▶ [YOUR ASSIGNMENT]
Which lines have the string "orange"? Copy all of them from the entries below.
^^^^^^^^^^^^^^^^
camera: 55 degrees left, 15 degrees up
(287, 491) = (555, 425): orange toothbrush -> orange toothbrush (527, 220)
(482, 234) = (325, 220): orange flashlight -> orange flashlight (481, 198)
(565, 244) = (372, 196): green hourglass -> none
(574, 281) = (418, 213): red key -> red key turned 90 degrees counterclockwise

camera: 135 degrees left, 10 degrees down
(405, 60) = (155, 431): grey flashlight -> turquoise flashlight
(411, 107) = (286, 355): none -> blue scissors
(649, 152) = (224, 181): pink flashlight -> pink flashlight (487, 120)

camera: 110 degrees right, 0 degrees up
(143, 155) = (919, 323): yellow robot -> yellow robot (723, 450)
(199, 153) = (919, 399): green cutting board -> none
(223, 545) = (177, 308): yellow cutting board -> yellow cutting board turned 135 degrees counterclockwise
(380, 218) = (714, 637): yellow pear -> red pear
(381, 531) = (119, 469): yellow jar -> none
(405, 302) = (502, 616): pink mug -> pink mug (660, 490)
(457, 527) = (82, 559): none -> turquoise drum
^^^^^^^^^^^^^^^^
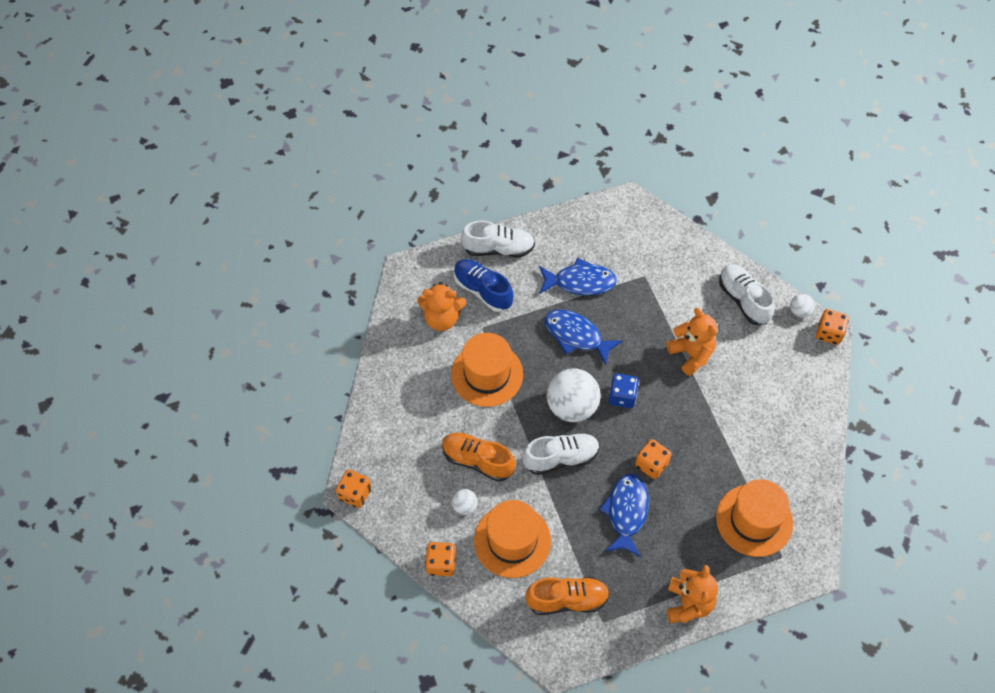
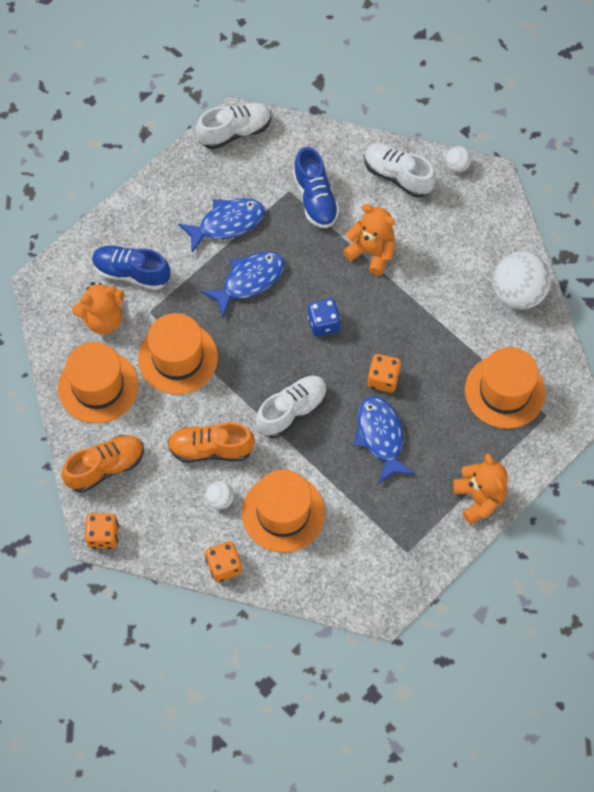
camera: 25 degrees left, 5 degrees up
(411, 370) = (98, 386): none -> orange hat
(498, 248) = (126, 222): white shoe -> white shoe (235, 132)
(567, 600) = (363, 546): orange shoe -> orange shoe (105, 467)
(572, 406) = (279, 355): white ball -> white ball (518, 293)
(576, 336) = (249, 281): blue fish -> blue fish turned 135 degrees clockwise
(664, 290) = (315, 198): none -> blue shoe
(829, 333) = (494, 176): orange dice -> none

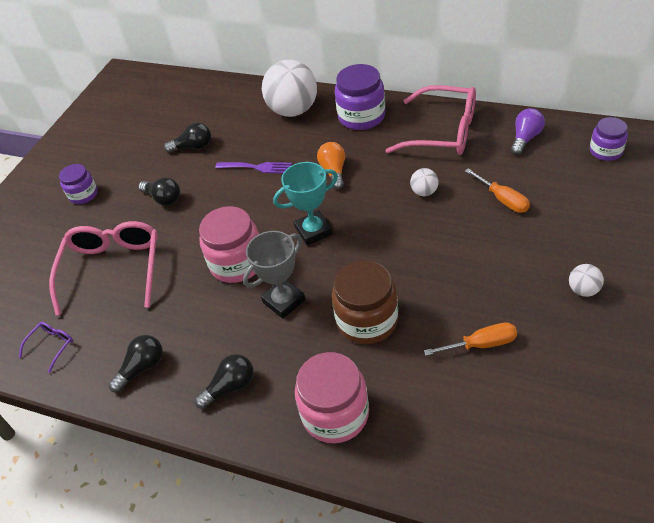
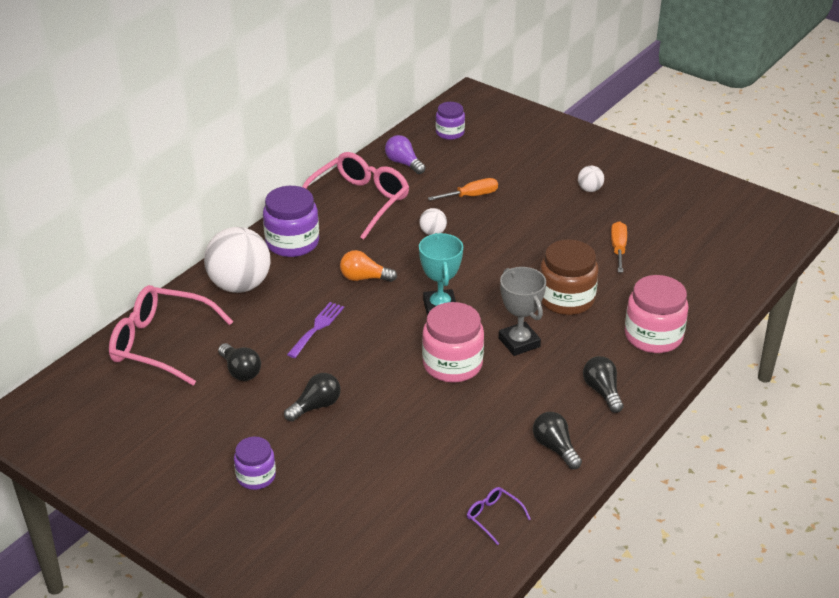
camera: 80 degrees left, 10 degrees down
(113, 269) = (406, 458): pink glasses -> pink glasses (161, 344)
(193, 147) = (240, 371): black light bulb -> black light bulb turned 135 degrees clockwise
^^^^^^^^^^^^^^^^
▶ [RESPONSE AREA]
(287, 491) = (555, 425): orange toothbrush -> orange toothbrush (527, 220)
(482, 234) = (325, 220): orange flashlight -> orange flashlight (481, 198)
(411, 370) = (98, 386): none -> orange hat
(567, 600) = (363, 546): orange shoe -> orange shoe (105, 467)
(829, 333) = (494, 176): orange dice -> none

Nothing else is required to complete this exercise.